§ **ACTION ITEM**:
Report how many lines in the entries below have the word "moved" in them, and give no other words.

§ **RECORDS PROVIDED**:
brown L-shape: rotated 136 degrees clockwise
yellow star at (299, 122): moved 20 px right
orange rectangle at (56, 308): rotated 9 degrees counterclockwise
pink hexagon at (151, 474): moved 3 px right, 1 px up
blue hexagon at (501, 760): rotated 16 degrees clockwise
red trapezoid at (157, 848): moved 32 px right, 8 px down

§ **OUTPUT OF THE EXERCISE**:
3